→ **STATED EXERCISE**: Starting at the line with "Look at this" and stopping at the line with "See the attached", repeat each line exactly. Include both and omit the rest.

→ **PROVIDED ENTRIES**:
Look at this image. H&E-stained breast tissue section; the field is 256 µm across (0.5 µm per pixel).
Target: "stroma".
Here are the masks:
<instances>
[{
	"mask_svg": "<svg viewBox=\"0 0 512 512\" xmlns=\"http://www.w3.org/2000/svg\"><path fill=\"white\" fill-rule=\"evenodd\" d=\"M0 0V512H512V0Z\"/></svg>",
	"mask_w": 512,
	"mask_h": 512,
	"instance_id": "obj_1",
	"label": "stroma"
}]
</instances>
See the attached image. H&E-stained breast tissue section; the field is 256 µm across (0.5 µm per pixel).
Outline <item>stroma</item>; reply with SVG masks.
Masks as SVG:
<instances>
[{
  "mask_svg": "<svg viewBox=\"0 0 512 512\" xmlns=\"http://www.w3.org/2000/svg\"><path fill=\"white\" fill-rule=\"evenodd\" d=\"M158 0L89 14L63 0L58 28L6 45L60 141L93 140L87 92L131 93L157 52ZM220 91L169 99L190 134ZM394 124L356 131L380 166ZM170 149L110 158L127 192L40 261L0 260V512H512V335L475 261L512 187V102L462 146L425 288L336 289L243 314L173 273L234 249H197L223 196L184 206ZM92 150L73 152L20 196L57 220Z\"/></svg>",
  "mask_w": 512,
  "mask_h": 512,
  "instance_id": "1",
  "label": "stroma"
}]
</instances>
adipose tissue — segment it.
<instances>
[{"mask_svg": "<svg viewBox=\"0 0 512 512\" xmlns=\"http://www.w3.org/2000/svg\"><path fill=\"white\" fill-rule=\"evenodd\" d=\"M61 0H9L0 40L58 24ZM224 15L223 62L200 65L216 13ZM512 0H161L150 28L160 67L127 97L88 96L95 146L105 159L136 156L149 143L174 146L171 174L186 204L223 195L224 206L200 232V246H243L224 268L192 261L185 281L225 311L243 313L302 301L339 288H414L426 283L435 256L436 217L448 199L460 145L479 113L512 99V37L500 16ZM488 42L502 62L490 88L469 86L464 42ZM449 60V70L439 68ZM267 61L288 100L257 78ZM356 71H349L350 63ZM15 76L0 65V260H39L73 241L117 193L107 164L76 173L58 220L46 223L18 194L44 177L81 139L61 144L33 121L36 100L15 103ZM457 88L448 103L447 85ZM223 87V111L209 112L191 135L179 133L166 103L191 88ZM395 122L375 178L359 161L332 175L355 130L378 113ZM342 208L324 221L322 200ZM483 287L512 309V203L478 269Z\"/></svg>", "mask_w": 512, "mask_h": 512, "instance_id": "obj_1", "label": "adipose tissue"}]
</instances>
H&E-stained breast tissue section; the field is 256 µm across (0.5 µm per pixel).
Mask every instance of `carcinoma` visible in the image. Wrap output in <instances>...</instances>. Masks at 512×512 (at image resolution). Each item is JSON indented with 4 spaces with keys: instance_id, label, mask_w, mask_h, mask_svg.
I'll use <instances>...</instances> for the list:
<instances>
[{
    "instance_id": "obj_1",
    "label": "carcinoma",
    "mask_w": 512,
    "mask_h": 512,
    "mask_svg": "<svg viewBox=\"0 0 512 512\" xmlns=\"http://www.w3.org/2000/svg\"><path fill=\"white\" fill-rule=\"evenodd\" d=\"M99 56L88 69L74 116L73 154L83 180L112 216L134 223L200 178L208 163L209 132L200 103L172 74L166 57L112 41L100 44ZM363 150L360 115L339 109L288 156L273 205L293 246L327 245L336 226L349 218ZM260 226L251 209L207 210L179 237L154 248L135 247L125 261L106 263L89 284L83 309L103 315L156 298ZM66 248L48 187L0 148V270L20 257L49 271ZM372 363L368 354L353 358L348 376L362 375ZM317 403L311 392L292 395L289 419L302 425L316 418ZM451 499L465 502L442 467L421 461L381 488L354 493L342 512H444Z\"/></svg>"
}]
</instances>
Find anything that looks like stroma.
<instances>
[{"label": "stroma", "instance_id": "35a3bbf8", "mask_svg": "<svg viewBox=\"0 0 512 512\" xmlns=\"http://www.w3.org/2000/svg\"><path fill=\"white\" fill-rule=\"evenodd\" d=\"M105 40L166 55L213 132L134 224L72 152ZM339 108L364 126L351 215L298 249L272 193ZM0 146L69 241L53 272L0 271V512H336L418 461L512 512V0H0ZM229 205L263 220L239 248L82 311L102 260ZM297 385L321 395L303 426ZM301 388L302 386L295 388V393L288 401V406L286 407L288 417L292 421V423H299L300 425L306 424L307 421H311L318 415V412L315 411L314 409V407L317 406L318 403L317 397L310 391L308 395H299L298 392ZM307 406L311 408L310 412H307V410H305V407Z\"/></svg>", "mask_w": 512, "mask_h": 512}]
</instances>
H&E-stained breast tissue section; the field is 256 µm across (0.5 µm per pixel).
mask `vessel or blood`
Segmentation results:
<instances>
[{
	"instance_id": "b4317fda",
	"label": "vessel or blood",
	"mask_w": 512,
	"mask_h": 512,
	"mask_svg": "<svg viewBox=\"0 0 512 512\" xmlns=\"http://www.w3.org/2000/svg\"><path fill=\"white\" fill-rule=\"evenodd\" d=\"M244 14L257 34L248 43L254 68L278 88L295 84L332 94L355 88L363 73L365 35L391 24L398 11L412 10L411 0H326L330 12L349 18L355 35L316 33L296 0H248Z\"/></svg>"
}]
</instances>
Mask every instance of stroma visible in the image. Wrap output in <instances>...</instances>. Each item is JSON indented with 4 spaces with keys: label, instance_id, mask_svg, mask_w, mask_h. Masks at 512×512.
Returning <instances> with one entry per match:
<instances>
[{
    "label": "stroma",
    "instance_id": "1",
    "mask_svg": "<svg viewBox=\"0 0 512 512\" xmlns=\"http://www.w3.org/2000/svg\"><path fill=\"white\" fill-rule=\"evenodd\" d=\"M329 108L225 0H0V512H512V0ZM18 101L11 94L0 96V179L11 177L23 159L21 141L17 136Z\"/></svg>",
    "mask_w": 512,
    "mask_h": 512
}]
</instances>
...
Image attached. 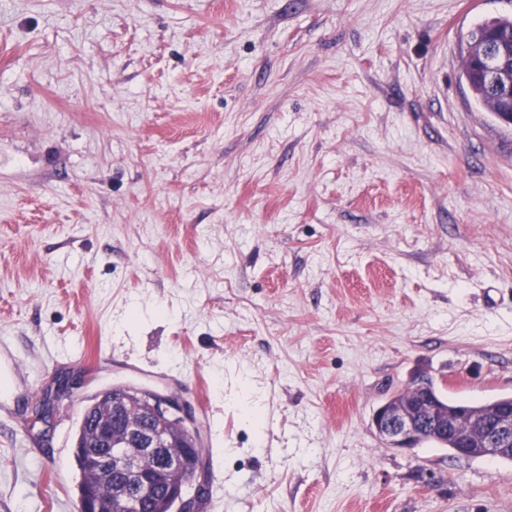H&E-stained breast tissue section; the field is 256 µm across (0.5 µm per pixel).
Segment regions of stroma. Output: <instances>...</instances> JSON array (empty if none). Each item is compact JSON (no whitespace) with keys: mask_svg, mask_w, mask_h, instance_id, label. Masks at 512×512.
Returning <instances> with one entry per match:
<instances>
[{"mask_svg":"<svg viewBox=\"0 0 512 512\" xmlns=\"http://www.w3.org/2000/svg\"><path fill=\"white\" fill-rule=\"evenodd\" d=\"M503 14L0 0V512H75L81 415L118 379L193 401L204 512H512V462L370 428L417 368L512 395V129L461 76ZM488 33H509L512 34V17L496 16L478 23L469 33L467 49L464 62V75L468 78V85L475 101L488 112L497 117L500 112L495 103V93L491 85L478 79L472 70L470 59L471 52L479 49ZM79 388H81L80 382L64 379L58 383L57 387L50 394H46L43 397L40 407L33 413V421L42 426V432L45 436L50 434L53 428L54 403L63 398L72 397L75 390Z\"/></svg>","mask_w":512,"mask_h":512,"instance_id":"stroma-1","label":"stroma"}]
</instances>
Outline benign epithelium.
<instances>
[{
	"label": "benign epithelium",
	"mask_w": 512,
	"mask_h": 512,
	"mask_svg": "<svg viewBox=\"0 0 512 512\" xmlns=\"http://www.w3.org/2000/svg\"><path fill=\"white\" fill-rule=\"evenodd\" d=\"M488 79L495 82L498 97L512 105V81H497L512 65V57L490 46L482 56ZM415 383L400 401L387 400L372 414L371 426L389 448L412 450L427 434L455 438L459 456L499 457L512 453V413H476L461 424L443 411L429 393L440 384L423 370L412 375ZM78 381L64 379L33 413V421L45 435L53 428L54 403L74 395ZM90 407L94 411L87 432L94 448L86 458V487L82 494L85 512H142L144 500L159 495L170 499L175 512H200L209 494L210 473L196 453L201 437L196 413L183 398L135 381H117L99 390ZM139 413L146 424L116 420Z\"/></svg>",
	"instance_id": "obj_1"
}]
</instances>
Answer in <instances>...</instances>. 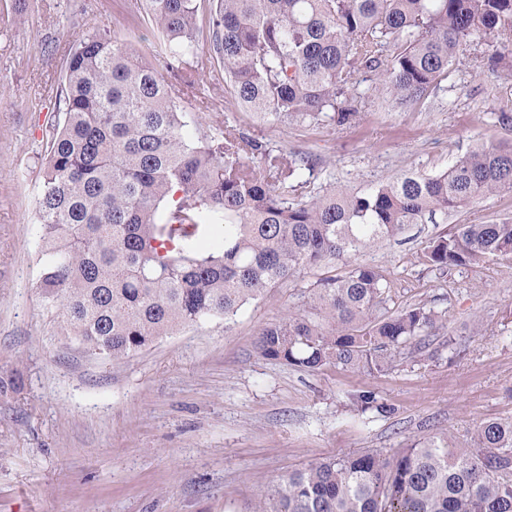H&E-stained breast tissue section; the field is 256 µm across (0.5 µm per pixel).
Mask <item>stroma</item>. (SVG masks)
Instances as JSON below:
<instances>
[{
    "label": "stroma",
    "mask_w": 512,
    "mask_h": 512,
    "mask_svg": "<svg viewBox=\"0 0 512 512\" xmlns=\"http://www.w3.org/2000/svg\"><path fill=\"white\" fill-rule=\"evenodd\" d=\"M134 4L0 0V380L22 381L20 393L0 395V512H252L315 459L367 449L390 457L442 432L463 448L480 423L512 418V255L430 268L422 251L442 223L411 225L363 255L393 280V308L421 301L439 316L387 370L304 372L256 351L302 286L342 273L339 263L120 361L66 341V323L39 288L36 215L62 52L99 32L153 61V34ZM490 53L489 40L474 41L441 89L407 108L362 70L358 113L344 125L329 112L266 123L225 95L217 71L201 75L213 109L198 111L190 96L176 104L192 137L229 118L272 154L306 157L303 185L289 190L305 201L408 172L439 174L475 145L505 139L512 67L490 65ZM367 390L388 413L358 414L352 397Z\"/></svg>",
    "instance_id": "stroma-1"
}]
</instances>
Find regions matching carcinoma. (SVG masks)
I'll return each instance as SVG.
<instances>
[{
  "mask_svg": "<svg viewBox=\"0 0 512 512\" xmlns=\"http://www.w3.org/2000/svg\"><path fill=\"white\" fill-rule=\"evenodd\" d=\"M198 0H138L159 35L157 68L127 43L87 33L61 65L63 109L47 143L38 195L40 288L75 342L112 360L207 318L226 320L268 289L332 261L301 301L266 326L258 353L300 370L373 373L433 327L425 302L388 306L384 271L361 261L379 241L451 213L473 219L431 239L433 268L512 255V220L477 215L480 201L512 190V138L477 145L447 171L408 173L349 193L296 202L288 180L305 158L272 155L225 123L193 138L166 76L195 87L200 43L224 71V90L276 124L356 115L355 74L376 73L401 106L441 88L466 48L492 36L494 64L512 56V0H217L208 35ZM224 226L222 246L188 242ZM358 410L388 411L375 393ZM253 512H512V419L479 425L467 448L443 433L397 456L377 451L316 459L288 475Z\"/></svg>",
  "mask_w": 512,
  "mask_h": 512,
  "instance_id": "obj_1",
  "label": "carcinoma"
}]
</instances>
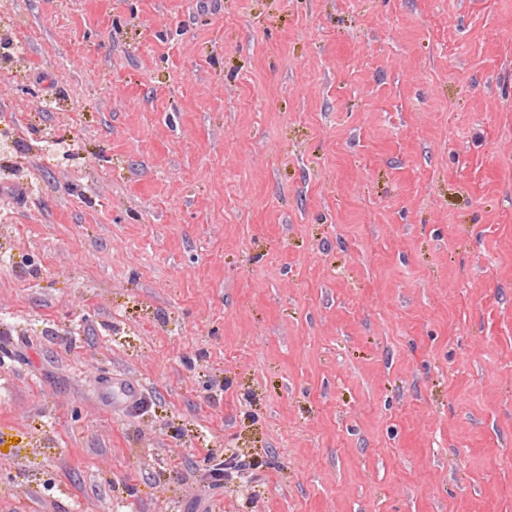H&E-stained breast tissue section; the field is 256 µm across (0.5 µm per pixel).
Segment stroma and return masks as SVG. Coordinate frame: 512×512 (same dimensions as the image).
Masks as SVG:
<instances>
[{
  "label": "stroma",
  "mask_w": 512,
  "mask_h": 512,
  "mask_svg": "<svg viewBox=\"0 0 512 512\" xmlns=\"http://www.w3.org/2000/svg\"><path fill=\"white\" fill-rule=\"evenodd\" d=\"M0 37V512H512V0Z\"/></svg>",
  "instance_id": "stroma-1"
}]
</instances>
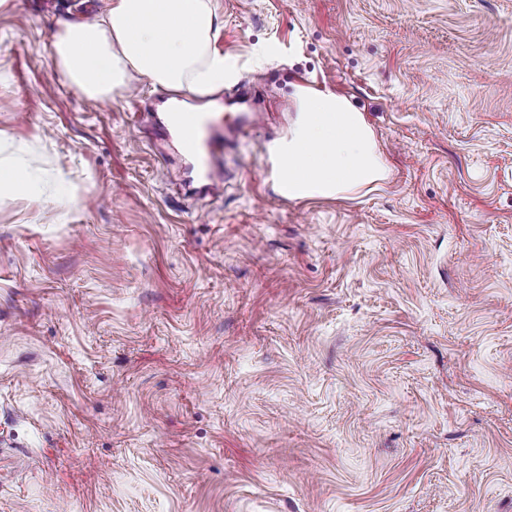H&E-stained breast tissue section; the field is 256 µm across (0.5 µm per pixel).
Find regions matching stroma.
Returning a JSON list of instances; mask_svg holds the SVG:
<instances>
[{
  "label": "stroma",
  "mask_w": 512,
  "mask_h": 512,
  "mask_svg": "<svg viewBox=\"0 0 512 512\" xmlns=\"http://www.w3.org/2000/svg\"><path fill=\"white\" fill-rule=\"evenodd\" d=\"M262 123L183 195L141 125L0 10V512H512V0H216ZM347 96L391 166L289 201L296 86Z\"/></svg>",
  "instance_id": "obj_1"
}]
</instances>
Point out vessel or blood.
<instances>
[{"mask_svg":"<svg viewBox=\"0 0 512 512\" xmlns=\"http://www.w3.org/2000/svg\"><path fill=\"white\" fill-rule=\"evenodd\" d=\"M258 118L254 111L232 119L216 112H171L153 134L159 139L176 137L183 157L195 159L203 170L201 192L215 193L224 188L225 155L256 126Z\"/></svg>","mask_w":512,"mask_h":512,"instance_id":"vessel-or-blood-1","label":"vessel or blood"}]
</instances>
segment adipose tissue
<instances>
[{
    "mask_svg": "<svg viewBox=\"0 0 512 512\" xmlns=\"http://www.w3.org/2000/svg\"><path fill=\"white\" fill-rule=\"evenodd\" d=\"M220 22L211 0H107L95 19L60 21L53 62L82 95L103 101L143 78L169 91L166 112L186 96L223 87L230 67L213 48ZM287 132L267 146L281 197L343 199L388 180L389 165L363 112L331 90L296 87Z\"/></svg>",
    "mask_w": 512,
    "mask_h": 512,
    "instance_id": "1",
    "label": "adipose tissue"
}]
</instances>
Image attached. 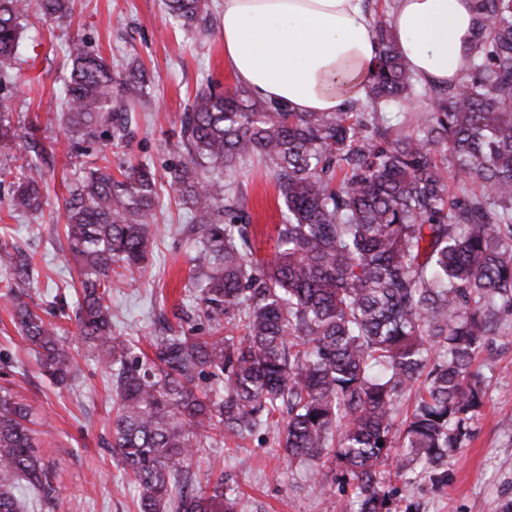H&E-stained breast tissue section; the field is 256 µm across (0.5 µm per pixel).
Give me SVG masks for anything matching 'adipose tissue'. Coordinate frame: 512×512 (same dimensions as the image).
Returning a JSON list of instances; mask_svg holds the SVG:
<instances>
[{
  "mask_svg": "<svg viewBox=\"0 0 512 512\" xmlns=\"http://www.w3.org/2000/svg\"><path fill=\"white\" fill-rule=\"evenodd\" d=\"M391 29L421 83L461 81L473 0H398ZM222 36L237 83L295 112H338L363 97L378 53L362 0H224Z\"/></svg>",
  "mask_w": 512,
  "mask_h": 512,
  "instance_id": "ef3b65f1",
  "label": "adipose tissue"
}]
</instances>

→ **SOLVED EXERCISE**:
Look at this image. H&E-stained breast tissue section; the field is 256 µm across (0.5 µm per pixel).
Target: "stroma".
Here are the masks:
<instances>
[{
	"mask_svg": "<svg viewBox=\"0 0 512 512\" xmlns=\"http://www.w3.org/2000/svg\"><path fill=\"white\" fill-rule=\"evenodd\" d=\"M0 0V512H512V0Z\"/></svg>",
	"mask_w": 512,
	"mask_h": 512,
	"instance_id": "obj_1",
	"label": "stroma"
}]
</instances>
See the attached image. H&E-stained breast tissue section; the field is 256 µm across (0.5 µm per pixel).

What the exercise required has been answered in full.